- Assigned task
Could you repeat, word for word, every line from the one containing "V1: AC 10mV (BUF2, IN) -> AC 10mV (GND, IN)" through the final line of the records below, and nothing else?

Change detection outputs:
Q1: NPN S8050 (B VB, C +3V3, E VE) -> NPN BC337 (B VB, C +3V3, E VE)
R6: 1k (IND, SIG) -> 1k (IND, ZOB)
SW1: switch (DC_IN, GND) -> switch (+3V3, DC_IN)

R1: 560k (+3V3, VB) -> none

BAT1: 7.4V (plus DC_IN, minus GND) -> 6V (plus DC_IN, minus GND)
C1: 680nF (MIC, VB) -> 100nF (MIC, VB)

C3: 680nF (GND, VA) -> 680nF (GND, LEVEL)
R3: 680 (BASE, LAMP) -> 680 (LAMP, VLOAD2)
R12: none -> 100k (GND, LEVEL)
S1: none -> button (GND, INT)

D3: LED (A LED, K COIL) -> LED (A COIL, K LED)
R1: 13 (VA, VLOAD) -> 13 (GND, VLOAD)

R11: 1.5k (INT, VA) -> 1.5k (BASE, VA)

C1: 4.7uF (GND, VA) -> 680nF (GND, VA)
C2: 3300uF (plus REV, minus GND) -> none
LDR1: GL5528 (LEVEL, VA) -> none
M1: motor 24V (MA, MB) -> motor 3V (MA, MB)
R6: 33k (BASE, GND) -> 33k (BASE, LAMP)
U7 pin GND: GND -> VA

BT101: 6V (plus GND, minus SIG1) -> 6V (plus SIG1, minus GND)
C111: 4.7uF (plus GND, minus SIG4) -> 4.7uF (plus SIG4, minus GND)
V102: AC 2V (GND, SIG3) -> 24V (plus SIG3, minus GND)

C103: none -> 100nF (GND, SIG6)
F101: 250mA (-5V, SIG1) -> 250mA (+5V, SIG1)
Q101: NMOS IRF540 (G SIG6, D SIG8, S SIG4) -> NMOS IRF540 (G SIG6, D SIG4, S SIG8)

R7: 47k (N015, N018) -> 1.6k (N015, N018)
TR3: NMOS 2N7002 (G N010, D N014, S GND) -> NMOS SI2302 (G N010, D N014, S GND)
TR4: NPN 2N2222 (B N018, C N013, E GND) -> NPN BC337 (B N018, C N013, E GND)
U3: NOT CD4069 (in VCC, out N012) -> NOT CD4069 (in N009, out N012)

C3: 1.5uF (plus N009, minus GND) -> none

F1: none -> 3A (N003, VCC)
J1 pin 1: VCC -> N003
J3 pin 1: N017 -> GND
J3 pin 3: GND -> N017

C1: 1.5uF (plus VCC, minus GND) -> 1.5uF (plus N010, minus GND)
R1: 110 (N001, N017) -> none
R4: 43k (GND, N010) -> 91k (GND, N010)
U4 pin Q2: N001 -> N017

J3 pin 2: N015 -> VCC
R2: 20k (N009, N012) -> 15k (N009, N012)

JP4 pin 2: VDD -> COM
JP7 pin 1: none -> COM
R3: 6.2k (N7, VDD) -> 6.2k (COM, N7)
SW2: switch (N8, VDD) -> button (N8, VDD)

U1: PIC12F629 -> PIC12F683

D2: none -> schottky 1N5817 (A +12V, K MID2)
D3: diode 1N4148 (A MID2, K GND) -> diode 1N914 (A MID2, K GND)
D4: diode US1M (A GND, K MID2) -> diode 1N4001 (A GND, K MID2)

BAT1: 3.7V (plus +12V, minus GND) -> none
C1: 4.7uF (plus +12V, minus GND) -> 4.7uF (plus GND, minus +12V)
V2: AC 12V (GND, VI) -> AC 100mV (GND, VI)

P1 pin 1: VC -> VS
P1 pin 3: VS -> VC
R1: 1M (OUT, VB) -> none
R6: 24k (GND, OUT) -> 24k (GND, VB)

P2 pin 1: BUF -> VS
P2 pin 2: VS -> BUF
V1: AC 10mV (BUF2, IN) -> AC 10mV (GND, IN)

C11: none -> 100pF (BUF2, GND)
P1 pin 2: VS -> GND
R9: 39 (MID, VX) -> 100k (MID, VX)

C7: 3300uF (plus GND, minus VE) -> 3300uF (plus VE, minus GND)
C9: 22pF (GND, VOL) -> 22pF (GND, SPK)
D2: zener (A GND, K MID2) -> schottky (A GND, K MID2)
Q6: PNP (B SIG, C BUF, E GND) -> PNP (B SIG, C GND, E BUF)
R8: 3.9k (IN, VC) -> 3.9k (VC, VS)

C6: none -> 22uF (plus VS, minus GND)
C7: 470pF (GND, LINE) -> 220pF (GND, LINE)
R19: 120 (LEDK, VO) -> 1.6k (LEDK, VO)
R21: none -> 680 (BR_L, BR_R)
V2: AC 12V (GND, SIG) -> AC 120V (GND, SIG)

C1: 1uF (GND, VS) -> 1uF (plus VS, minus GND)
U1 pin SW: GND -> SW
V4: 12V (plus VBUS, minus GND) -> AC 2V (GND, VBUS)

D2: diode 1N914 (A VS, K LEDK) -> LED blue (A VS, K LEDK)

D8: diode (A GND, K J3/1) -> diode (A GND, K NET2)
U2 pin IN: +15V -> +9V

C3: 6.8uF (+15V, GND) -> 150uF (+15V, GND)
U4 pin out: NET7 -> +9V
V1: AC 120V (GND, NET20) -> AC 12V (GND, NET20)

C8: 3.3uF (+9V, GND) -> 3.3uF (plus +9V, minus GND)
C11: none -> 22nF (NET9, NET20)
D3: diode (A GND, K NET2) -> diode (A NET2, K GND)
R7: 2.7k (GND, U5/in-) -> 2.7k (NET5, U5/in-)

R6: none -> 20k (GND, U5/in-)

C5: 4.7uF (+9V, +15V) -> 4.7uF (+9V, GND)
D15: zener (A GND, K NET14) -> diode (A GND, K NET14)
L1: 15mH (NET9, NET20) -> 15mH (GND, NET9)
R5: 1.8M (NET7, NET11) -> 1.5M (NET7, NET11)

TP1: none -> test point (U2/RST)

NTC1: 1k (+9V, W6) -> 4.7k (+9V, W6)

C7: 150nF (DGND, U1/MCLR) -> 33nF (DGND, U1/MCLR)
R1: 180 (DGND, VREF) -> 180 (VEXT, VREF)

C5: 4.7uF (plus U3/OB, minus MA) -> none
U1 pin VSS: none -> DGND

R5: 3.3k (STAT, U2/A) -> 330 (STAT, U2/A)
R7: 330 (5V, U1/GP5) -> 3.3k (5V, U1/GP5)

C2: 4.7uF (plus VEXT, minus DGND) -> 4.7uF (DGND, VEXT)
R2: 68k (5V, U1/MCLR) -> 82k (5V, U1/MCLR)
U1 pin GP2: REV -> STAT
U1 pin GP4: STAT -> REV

- Problem solution
V1: AC 10mV (BUF2, IN) -> AC 10mV (GND, IN)

C11: none -> 100pF (BUF2, GND)
P1 pin 2: VS -> GND
R9: 39 (MID, VX) -> 100k (MID, VX)

C7: 3300uF (plus GND, minus VE) -> 3300uF (plus VE, minus GND)
C9: 22pF (GND, VOL) -> 22pF (GND, SPK)
D2: zener (A GND, K MID2) -> schottky (A GND, K MID2)
Q6: PNP (B SIG, C BUF, E GND) -> PNP (B SIG, C GND, E BUF)
R8: 3.9k (IN, VC) -> 3.9k (VC, VS)

C6: none -> 22uF (plus VS, minus GND)
C7: 470pF (GND, LINE) -> 220pF (GND, LINE)
R19: 120 (LEDK, VO) -> 1.6k (LEDK, VO)
R21: none -> 680 (BR_L, BR_R)
V2: AC 12V (GND, SIG) -> AC 120V (GND, SIG)

C1: 1uF (GND, VS) -> 1uF (plus VS, minus GND)
U1 pin SW: GND -> SW
V4: 12V (plus VBUS, minus GND) -> AC 2V (GND, VBUS)

D2: diode 1N914 (A VS, K LEDK) -> LED blue (A VS, K LEDK)

D8: diode (A GND, K J3/1) -> diode (A GND, K NET2)
U2 pin IN: +15V -> +9V

C3: 6.8uF (+15V, GND) -> 150uF (+15V, GND)
U4 pin out: NET7 -> +9V
V1: AC 120V (GND, NET20) -> AC 12V (GND, NET20)

C8: 3.3uF (+9V, GND) -> 3.3uF (plus +9V, minus GND)
C11: none -> 22nF (NET9, NET20)
D3: diode (A GND, K NET2) -> diode (A NET2, K GND)
R7: 2.7k (GND, U5/in-) -> 2.7k (NET5, U5/in-)

R6: none -> 20k (GND, U5/in-)

C5: 4.7uF (+9V, +15V) -> 4.7uF (+9V, GND)
D15: zener (A GND, K NET14) -> diode (A GND, K NET14)
L1: 15mH (NET9, NET20) -> 15mH (GND, NET9)
R5: 1.8M (NET7, NET11) -> 1.5M (NET7, NET11)

TP1: none -> test point (U2/RST)

NTC1: 1k (+9V, W6) -> 4.7k (+9V, W6)

C7: 150nF (DGND, U1/MCLR) -> 33nF (DGND, U1/MCLR)
R1: 180 (DGND, VREF) -> 180 (VEXT, VREF)

C5: 4.7uF (plus U3/OB, minus MA) -> none
U1 pin VSS: none -> DGND

R5: 3.3k (STAT, U2/A) -> 330 (STAT, U2/A)
R7: 330 (5V, U1/GP5) -> 3.3k (5V, U1/GP5)

C2: 4.7uF (plus VEXT, minus DGND) -> 4.7uF (DGND, VEXT)
R2: 68k (5V, U1/MCLR) -> 82k (5V, U1/MCLR)
U1 pin GP2: REV -> STAT
U1 pin GP4: STAT -> REV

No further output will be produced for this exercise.